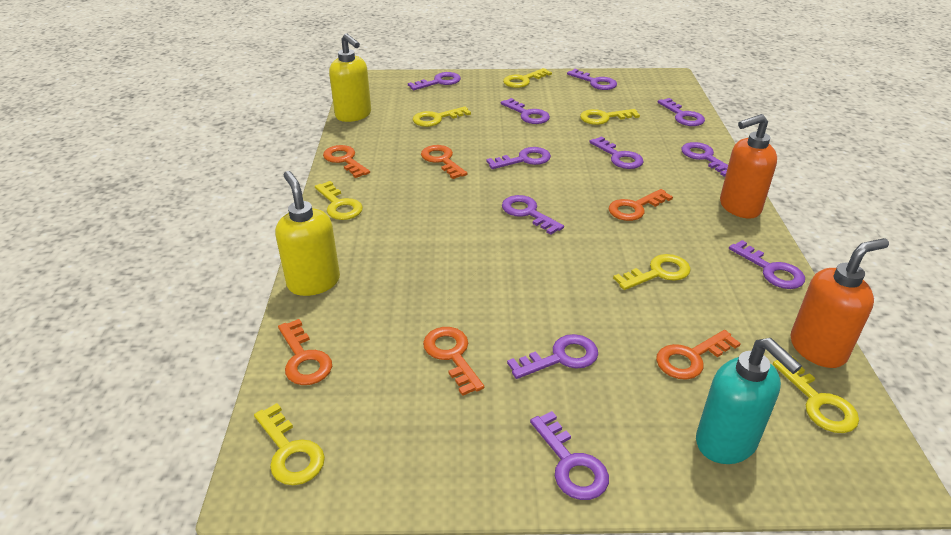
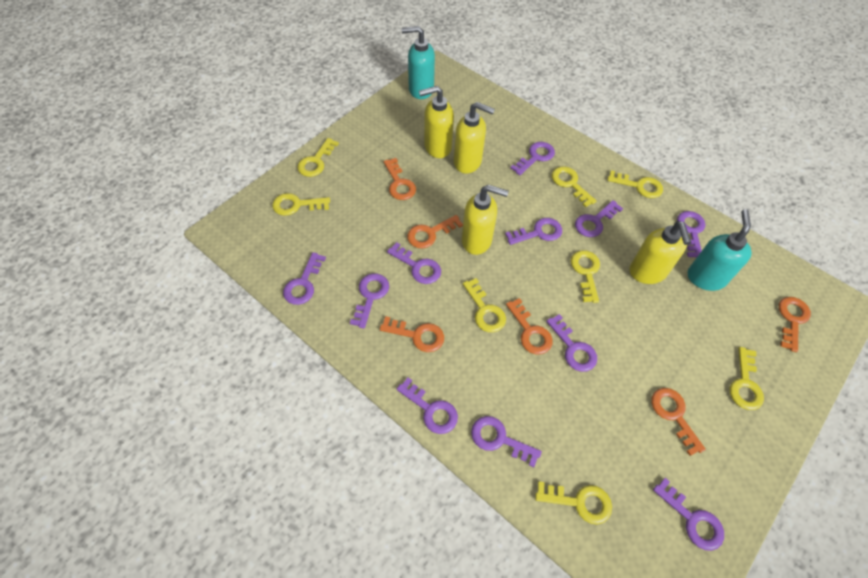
orange soap dispenser: 2 -> 0
turquoise soap dispenser: 1 -> 2
yellow key: 7 -> 8
yellow soap dispenser: 2 -> 4

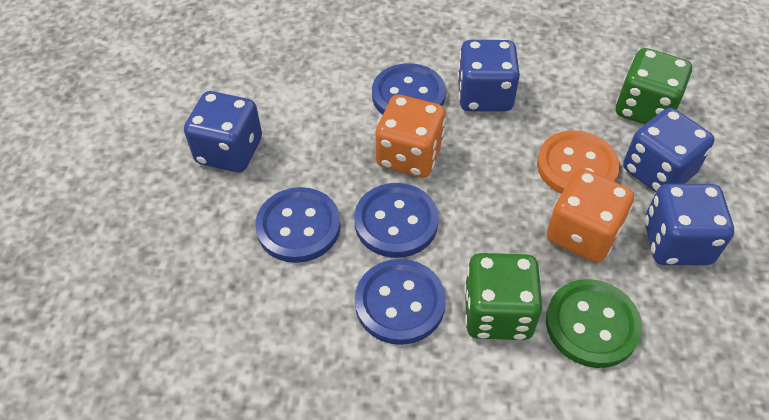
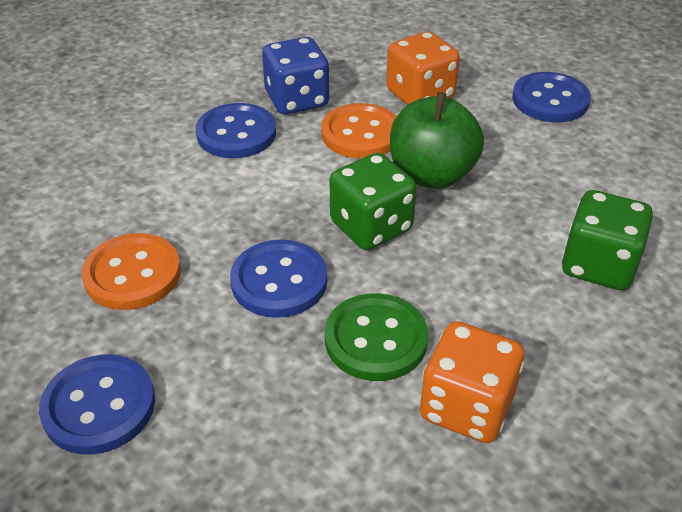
blue dice: 4 -> 1
green apple: 0 -> 1
orange button: 1 -> 2

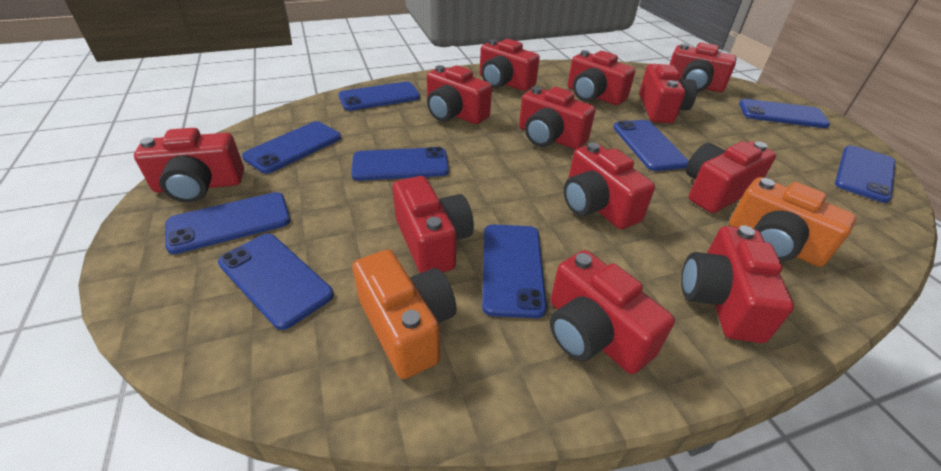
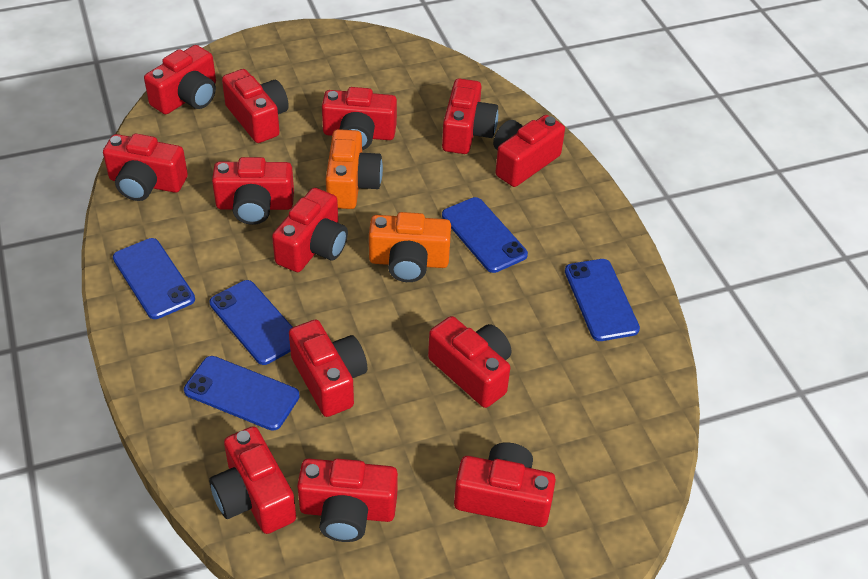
blue phone: 9 -> 5
red camera: 12 -> 13

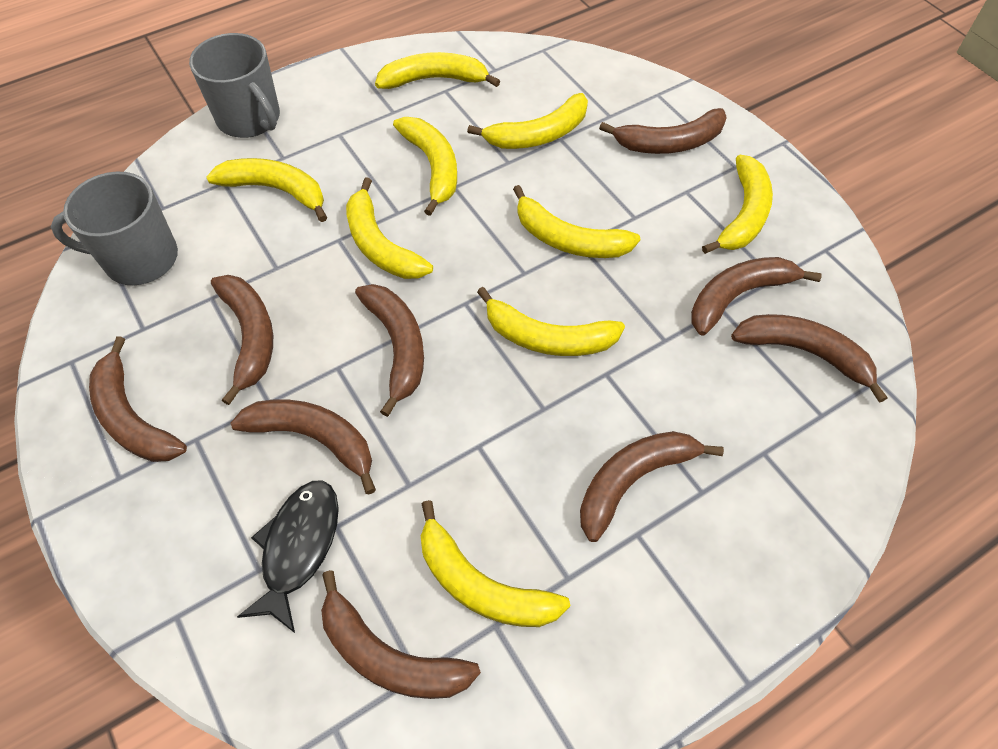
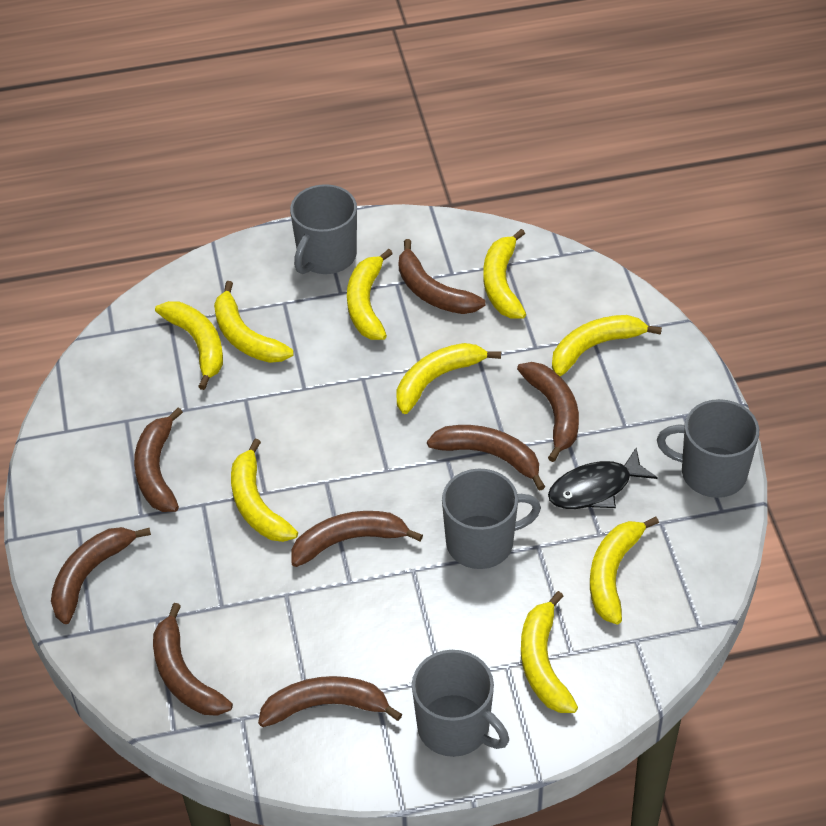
brown banana: 9 -> 8
grey mug: 2 -> 4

○ ○ ○

- **ASSIGNED TASK**: Work through the material above. Then report how many of its lines contain "orange", and only that.

- **RESULT FOR THIS EXERCISE**: 2